→ **What you have to do**: Every record needs to come back as written, except for the pictures.

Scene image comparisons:
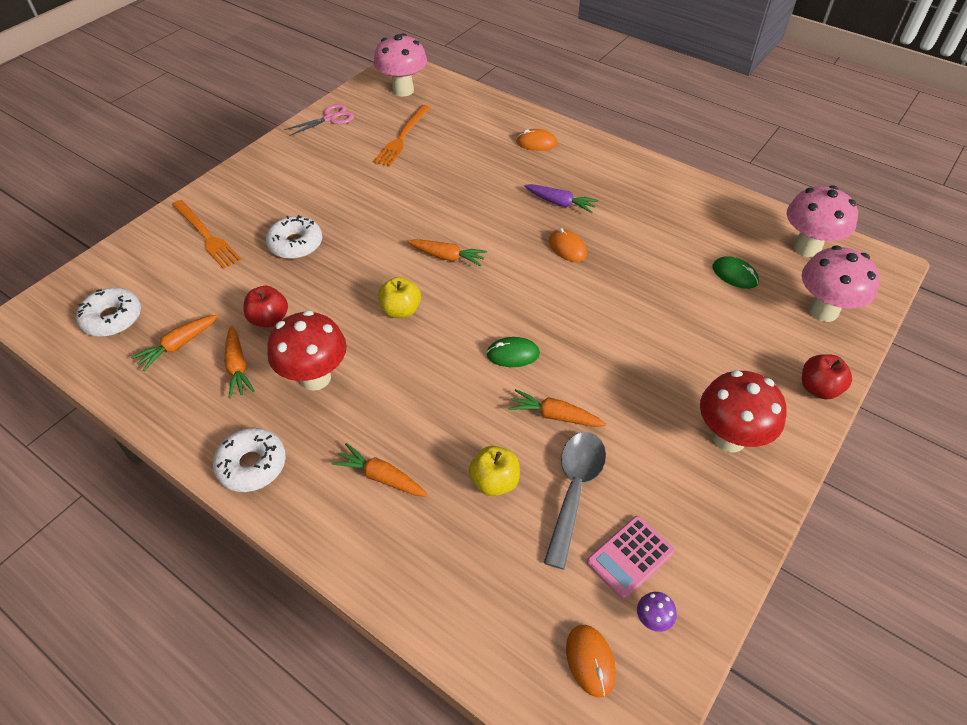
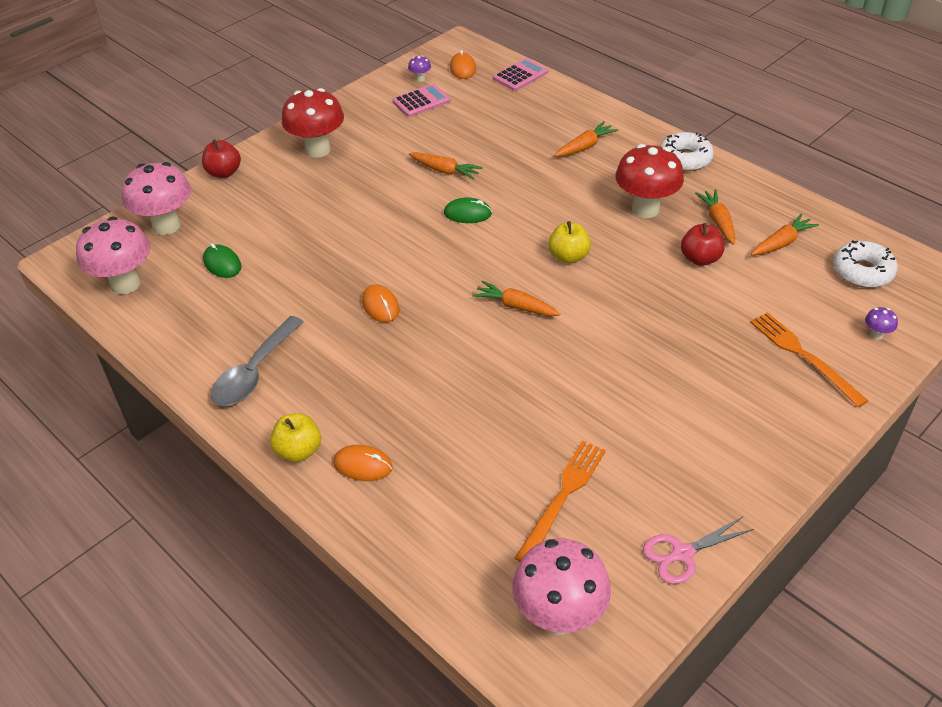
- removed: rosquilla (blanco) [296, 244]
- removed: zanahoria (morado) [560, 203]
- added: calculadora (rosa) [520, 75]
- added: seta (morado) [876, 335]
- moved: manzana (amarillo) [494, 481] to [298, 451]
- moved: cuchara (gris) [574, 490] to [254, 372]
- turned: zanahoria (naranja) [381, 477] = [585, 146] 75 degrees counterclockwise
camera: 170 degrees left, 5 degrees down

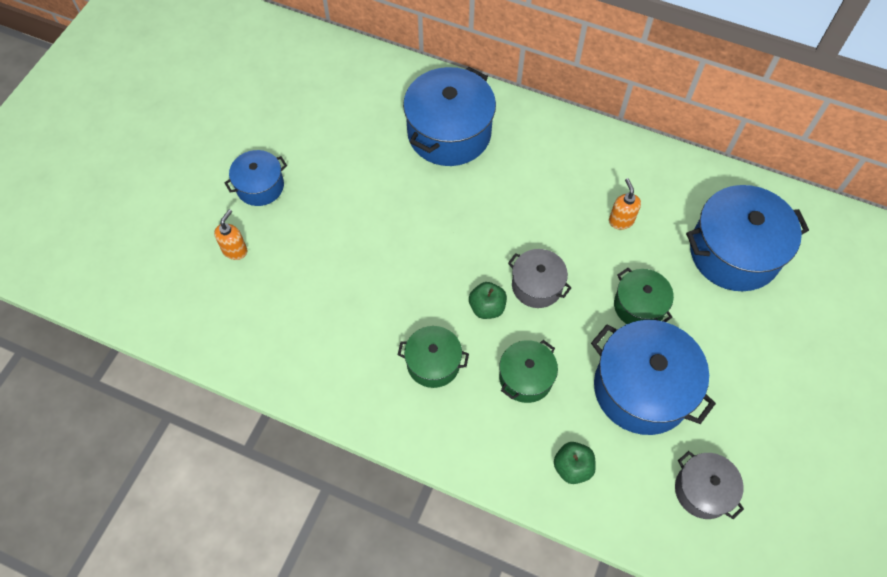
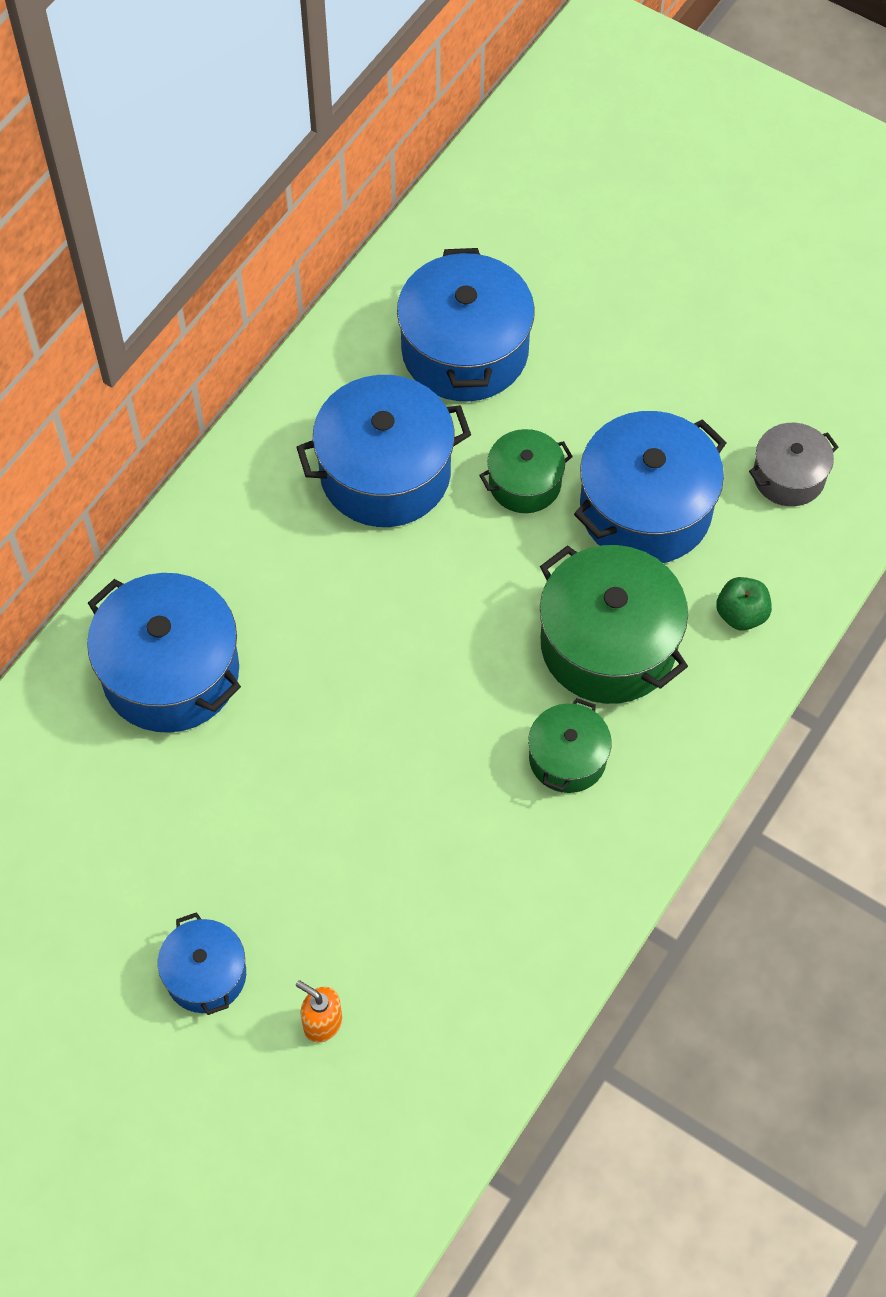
- removed: manzana (verde) [487, 307]
- removed: olla (gris) [537, 286]
- replaced: dispensador de jabón (naranja) [621, 221] to olla (azul) [385, 473]
- resized: olla (verde) [526, 378] = [608, 644] x1.81
camera: 80 degrees left, 0 degrees up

→ **Reply to the exercise**:
- removed: rosquilla (blanco) [296, 244]
- removed: zanahoria (morado) [560, 203]
- added: calculadora (rosa) [520, 75]
- added: seta (morado) [876, 335]
- moved: manzana (amarillo) [494, 481] to [298, 451]
- moved: cuchara (gris) [574, 490] to [254, 372]
- turned: zanahoria (naranja) [381, 477] = [585, 146] 75 degrees counterclockwise
camera: 170 degrees left, 5 degrees down

- removed: manzana (verde) [487, 307]
- removed: olla (gris) [537, 286]
- replaced: dispensador de jabón (naranja) [621, 221] to olla (azul) [385, 473]
- resized: olla (verde) [526, 378] = [608, 644] x1.81
camera: 80 degrees left, 0 degrees up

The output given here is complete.